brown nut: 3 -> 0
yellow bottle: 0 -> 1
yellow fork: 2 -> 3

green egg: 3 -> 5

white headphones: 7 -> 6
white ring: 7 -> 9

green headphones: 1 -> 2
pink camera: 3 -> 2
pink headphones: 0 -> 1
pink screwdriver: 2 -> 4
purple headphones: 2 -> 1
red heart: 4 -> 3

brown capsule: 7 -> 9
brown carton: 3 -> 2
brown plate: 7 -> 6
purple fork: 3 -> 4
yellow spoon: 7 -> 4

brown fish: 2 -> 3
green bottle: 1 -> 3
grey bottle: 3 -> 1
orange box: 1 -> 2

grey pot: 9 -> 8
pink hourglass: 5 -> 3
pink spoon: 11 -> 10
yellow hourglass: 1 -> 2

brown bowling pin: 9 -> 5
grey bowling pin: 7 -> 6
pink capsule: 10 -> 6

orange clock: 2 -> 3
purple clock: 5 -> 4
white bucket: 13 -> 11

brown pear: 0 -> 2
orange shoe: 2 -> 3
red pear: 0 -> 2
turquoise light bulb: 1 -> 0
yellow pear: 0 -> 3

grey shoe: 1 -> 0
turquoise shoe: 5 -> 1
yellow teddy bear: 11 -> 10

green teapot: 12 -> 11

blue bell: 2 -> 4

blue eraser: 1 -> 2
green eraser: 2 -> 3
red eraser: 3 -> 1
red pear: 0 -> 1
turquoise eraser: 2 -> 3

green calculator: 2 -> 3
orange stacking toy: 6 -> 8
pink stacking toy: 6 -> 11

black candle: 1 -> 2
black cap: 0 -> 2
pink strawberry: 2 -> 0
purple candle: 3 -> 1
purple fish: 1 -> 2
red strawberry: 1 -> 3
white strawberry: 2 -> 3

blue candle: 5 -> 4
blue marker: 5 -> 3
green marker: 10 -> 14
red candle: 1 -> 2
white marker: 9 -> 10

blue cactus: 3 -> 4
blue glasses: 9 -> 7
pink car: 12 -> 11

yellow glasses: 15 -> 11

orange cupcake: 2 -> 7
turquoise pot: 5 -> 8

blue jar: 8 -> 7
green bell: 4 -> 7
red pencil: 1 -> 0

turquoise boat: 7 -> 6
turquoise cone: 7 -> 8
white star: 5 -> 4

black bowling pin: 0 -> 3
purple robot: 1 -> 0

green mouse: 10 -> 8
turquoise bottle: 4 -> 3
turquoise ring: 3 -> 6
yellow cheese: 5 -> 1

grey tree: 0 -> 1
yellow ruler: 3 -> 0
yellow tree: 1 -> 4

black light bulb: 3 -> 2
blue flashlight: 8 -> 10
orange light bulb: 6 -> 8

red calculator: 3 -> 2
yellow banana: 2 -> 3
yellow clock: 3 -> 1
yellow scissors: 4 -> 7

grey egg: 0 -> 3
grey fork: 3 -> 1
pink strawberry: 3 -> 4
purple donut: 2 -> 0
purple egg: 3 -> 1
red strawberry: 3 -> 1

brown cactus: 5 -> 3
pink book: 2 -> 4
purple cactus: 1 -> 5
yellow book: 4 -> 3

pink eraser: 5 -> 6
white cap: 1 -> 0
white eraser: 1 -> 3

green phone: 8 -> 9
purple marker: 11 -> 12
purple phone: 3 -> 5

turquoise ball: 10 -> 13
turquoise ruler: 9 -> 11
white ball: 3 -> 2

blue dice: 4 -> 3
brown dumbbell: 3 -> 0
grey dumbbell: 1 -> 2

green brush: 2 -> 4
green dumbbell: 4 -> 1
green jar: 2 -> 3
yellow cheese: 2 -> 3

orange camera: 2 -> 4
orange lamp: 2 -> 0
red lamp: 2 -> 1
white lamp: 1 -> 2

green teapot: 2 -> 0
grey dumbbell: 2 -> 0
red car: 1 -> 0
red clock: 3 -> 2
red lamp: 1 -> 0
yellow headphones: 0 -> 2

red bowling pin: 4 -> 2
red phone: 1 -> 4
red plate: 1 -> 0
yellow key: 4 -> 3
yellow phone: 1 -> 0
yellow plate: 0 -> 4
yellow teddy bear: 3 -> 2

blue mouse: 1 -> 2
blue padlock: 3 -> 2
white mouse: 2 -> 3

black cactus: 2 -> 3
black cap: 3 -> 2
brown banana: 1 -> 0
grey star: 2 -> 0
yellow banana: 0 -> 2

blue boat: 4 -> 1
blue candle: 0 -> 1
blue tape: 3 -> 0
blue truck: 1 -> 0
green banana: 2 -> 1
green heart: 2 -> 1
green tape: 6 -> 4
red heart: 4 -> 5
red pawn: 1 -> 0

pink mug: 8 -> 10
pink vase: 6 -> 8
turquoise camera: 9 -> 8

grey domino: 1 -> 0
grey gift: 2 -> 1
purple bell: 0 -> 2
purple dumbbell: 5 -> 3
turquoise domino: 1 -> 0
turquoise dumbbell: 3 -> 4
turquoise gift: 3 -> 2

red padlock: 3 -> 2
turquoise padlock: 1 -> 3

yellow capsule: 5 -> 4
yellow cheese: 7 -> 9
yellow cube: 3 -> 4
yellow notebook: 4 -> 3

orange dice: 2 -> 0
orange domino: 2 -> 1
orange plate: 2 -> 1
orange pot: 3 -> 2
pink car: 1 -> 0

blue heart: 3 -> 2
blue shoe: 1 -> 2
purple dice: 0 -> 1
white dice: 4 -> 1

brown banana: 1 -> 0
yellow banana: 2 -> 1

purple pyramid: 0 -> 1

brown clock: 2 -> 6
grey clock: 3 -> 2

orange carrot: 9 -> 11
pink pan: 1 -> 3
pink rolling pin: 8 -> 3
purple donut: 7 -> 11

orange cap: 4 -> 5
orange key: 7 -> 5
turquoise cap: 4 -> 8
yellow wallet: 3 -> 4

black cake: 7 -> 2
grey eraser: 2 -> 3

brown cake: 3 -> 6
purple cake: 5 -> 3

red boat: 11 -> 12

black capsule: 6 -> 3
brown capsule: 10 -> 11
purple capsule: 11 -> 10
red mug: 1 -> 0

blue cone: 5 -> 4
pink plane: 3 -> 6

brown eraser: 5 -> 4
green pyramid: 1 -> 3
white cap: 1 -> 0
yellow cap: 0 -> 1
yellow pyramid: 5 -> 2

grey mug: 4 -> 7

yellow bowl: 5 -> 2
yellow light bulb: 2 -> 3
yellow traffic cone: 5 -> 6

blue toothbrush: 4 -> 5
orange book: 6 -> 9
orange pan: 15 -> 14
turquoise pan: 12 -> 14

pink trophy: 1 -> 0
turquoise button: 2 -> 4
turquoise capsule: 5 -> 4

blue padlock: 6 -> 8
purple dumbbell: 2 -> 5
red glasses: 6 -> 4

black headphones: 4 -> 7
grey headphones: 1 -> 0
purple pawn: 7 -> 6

•••

• REQUIRED WORK: Repeat the material above in its entirety, exactly.

• ANSWER FOR THIS EXERCISE:
brown nut: 3 -> 0
yellow bottle: 0 -> 1
yellow fork: 2 -> 3

green egg: 3 -> 5

white headphones: 7 -> 6
white ring: 7 -> 9

green headphones: 1 -> 2
pink camera: 3 -> 2
pink headphones: 0 -> 1
pink screwdriver: 2 -> 4
purple headphones: 2 -> 1
red heart: 4 -> 3

brown capsule: 7 -> 9
brown carton: 3 -> 2
brown plate: 7 -> 6
purple fork: 3 -> 4
yellow spoon: 7 -> 4

brown fish: 2 -> 3
green bottle: 1 -> 3
grey bottle: 3 -> 1
orange box: 1 -> 2

grey pot: 9 -> 8
pink hourglass: 5 -> 3
pink spoon: 11 -> 10
yellow hourglass: 1 -> 2

brown bowling pin: 9 -> 5
grey bowling pin: 7 -> 6
pink capsule: 10 -> 6

orange clock: 2 -> 3
purple clock: 5 -> 4
white bucket: 13 -> 11

brown pear: 0 -> 2
orange shoe: 2 -> 3
red pear: 0 -> 2
turquoise light bulb: 1 -> 0
yellow pear: 0 -> 3

grey shoe: 1 -> 0
turquoise shoe: 5 -> 1
yellow teddy bear: 11 -> 10

green teapot: 12 -> 11

blue bell: 2 -> 4

blue eraser: 1 -> 2
green eraser: 2 -> 3
red eraser: 3 -> 1
red pear: 0 -> 1
turquoise eraser: 2 -> 3

green calculator: 2 -> 3
orange stacking toy: 6 -> 8
pink stacking toy: 6 -> 11

black candle: 1 -> 2
black cap: 0 -> 2
pink strawberry: 2 -> 0
purple candle: 3 -> 1
purple fish: 1 -> 2
red strawberry: 1 -> 3
white strawberry: 2 -> 3

blue candle: 5 -> 4
blue marker: 5 -> 3
green marker: 10 -> 14
red candle: 1 -> 2
white marker: 9 -> 10

blue cactus: 3 -> 4
blue glasses: 9 -> 7
pink car: 12 -> 11

yellow glasses: 15 -> 11

orange cupcake: 2 -> 7
turquoise pot: 5 -> 8

blue jar: 8 -> 7
green bell: 4 -> 7
red pencil: 1 -> 0

turquoise boat: 7 -> 6
turquoise cone: 7 -> 8
white star: 5 -> 4

black bowling pin: 0 -> 3
purple robot: 1 -> 0

green mouse: 10 -> 8
turquoise bottle: 4 -> 3
turquoise ring: 3 -> 6
yellow cheese: 5 -> 1

grey tree: 0 -> 1
yellow ruler: 3 -> 0
yellow tree: 1 -> 4

black light bulb: 3 -> 2
blue flashlight: 8 -> 10
orange light bulb: 6 -> 8

red calculator: 3 -> 2
yellow banana: 2 -> 3
yellow clock: 3 -> 1
yellow scissors: 4 -> 7

grey egg: 0 -> 3
grey fork: 3 -> 1
pink strawberry: 3 -> 4
purple donut: 2 -> 0
purple egg: 3 -> 1
red strawberry: 3 -> 1

brown cactus: 5 -> 3
pink book: 2 -> 4
purple cactus: 1 -> 5
yellow book: 4 -> 3

pink eraser: 5 -> 6
white cap: 1 -> 0
white eraser: 1 -> 3

green phone: 8 -> 9
purple marker: 11 -> 12
purple phone: 3 -> 5

turquoise ball: 10 -> 13
turquoise ruler: 9 -> 11
white ball: 3 -> 2

blue dice: 4 -> 3
brown dumbbell: 3 -> 0
grey dumbbell: 1 -> 2

green brush: 2 -> 4
green dumbbell: 4 -> 1
green jar: 2 -> 3
yellow cheese: 2 -> 3

orange camera: 2 -> 4
orange lamp: 2 -> 0
red lamp: 2 -> 1
white lamp: 1 -> 2

green teapot: 2 -> 0
grey dumbbell: 2 -> 0
red car: 1 -> 0
red clock: 3 -> 2
red lamp: 1 -> 0
yellow headphones: 0 -> 2

red bowling pin: 4 -> 2
red phone: 1 -> 4
red plate: 1 -> 0
yellow key: 4 -> 3
yellow phone: 1 -> 0
yellow plate: 0 -> 4
yellow teddy bear: 3 -> 2

blue mouse: 1 -> 2
blue padlock: 3 -> 2
white mouse: 2 -> 3

black cactus: 2 -> 3
black cap: 3 -> 2
brown banana: 1 -> 0
grey star: 2 -> 0
yellow banana: 0 -> 2

blue boat: 4 -> 1
blue candle: 0 -> 1
blue tape: 3 -> 0
blue truck: 1 -> 0
green banana: 2 -> 1
green heart: 2 -> 1
green tape: 6 -> 4
red heart: 4 -> 5
red pawn: 1 -> 0

pink mug: 8 -> 10
pink vase: 6 -> 8
turquoise camera: 9 -> 8

grey domino: 1 -> 0
grey gift: 2 -> 1
purple bell: 0 -> 2
purple dumbbell: 5 -> 3
turquoise domino: 1 -> 0
turquoise dumbbell: 3 -> 4
turquoise gift: 3 -> 2

red padlock: 3 -> 2
turquoise padlock: 1 -> 3

yellow capsule: 5 -> 4
yellow cheese: 7 -> 9
yellow cube: 3 -> 4
yellow notebook: 4 -> 3

orange dice: 2 -> 0
orange domino: 2 -> 1
orange plate: 2 -> 1
orange pot: 3 -> 2
pink car: 1 -> 0

blue heart: 3 -> 2
blue shoe: 1 -> 2
purple dice: 0 -> 1
white dice: 4 -> 1

brown banana: 1 -> 0
yellow banana: 2 -> 1

purple pyramid: 0 -> 1

brown clock: 2 -> 6
grey clock: 3 -> 2

orange carrot: 9 -> 11
pink pan: 1 -> 3
pink rolling pin: 8 -> 3
purple donut: 7 -> 11

orange cap: 4 -> 5
orange key: 7 -> 5
turquoise cap: 4 -> 8
yellow wallet: 3 -> 4

black cake: 7 -> 2
grey eraser: 2 -> 3

brown cake: 3 -> 6
purple cake: 5 -> 3

red boat: 11 -> 12

black capsule: 6 -> 3
brown capsule: 10 -> 11
purple capsule: 11 -> 10
red mug: 1 -> 0

blue cone: 5 -> 4
pink plane: 3 -> 6

brown eraser: 5 -> 4
green pyramid: 1 -> 3
white cap: 1 -> 0
yellow cap: 0 -> 1
yellow pyramid: 5 -> 2

grey mug: 4 -> 7

yellow bowl: 5 -> 2
yellow light bulb: 2 -> 3
yellow traffic cone: 5 -> 6

blue toothbrush: 4 -> 5
orange book: 6 -> 9
orange pan: 15 -> 14
turquoise pan: 12 -> 14

pink trophy: 1 -> 0
turquoise button: 2 -> 4
turquoise capsule: 5 -> 4

blue padlock: 6 -> 8
purple dumbbell: 2 -> 5
red glasses: 6 -> 4

black headphones: 4 -> 7
grey headphones: 1 -> 0
purple pawn: 7 -> 6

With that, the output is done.